Include in the output the line containing "C1: 1.5uF (plus" and each subsequent line of the records, through the end, transcribed exactly. Add nothing else.

Change detection data:
▼▼▼
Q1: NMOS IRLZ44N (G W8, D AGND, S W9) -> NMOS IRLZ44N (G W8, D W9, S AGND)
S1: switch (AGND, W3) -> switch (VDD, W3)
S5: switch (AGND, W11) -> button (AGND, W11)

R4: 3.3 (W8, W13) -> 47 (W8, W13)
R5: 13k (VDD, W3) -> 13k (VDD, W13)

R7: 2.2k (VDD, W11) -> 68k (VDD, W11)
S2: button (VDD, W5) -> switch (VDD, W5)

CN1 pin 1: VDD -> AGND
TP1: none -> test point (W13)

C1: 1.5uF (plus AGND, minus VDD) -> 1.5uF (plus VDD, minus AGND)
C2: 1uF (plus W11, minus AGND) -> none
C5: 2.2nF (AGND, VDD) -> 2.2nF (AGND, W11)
▲▲▲
* Exercise response
C1: 1.5uF (plus AGND, minus VDD) -> 1.5uF (plus VDD, minus AGND)
C2: 1uF (plus W11, minus AGND) -> none
C5: 2.2nF (AGND, VDD) -> 2.2nF (AGND, W11)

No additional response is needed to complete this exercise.